------ Exercise material ------

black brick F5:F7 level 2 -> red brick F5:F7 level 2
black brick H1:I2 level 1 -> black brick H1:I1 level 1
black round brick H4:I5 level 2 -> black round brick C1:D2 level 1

------
------ Exercise material ------

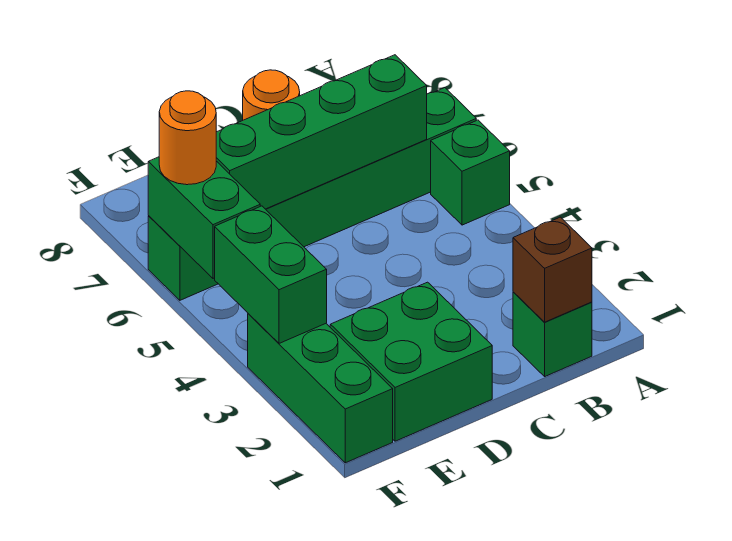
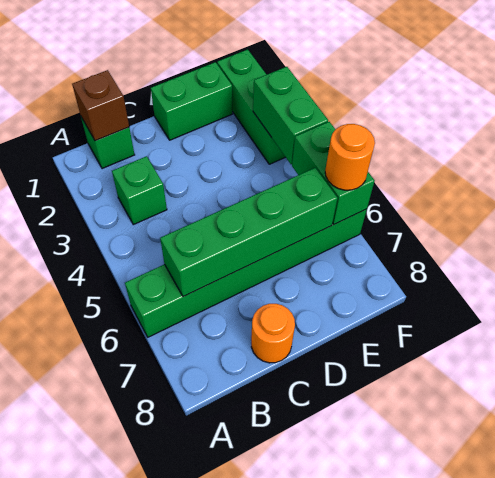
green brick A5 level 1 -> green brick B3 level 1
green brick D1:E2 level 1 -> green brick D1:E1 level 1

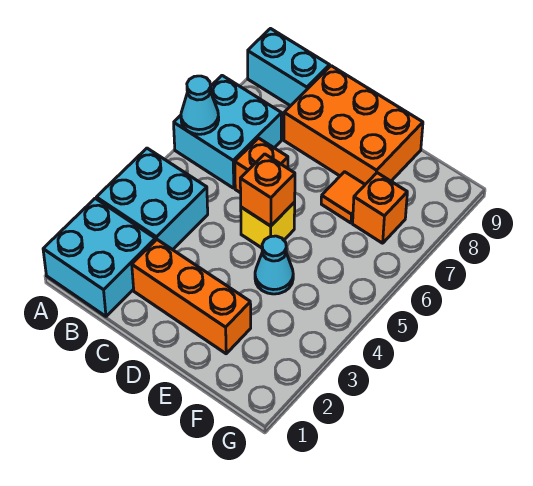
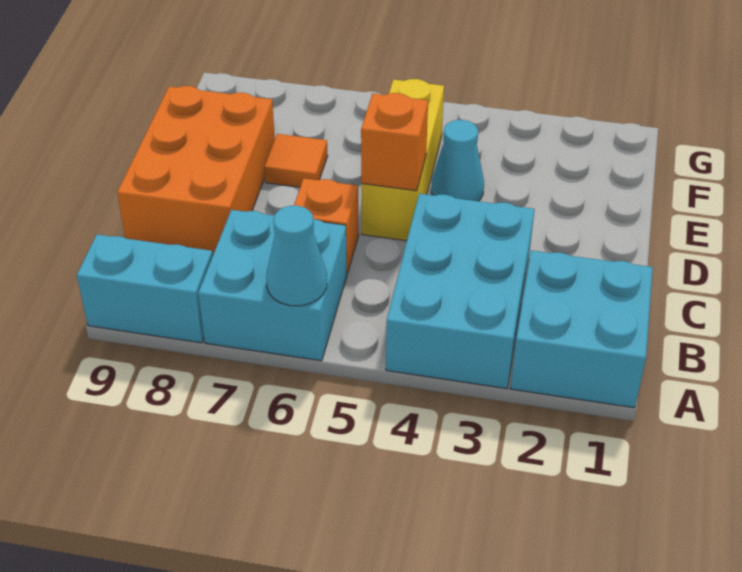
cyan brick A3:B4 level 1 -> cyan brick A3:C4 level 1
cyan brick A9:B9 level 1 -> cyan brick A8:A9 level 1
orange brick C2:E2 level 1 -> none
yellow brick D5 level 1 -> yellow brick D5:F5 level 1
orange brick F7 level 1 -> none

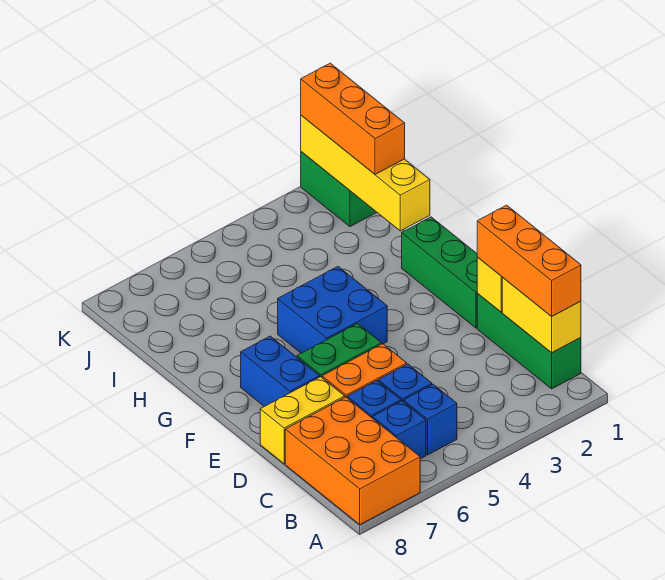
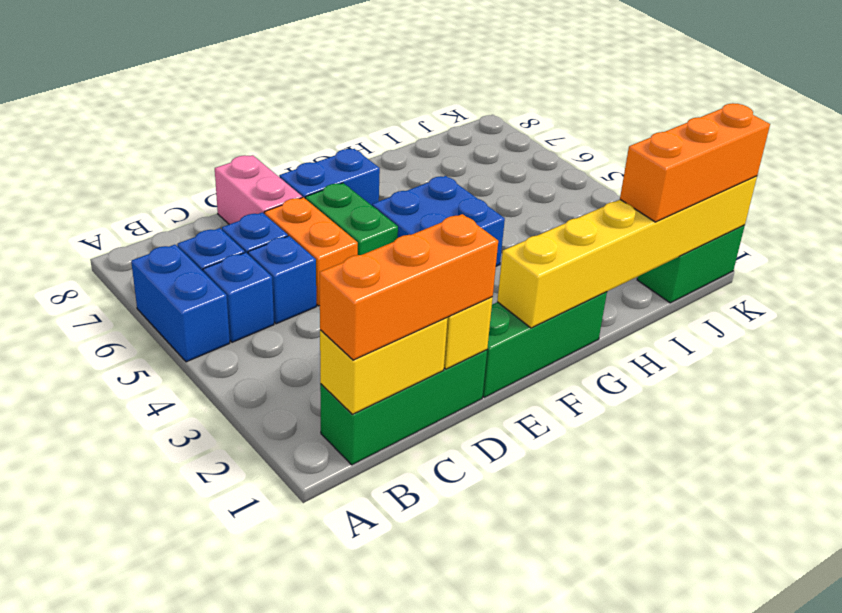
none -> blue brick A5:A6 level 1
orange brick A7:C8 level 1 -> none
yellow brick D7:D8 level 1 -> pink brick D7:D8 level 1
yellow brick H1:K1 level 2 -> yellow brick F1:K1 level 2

------

▶ **How to complete this task**
Print again the lines of the entries above that fall between the line holding "black brick F5:F7" and the line holding "black round brick H4:I5", inclusive, exactly as they stand.

▶ **Answer section**
black brick F5:F7 level 2 -> red brick F5:F7 level 2
black brick H1:I2 level 1 -> black brick H1:I1 level 1
black round brick H4:I5 level 2 -> black round brick C1:D2 level 1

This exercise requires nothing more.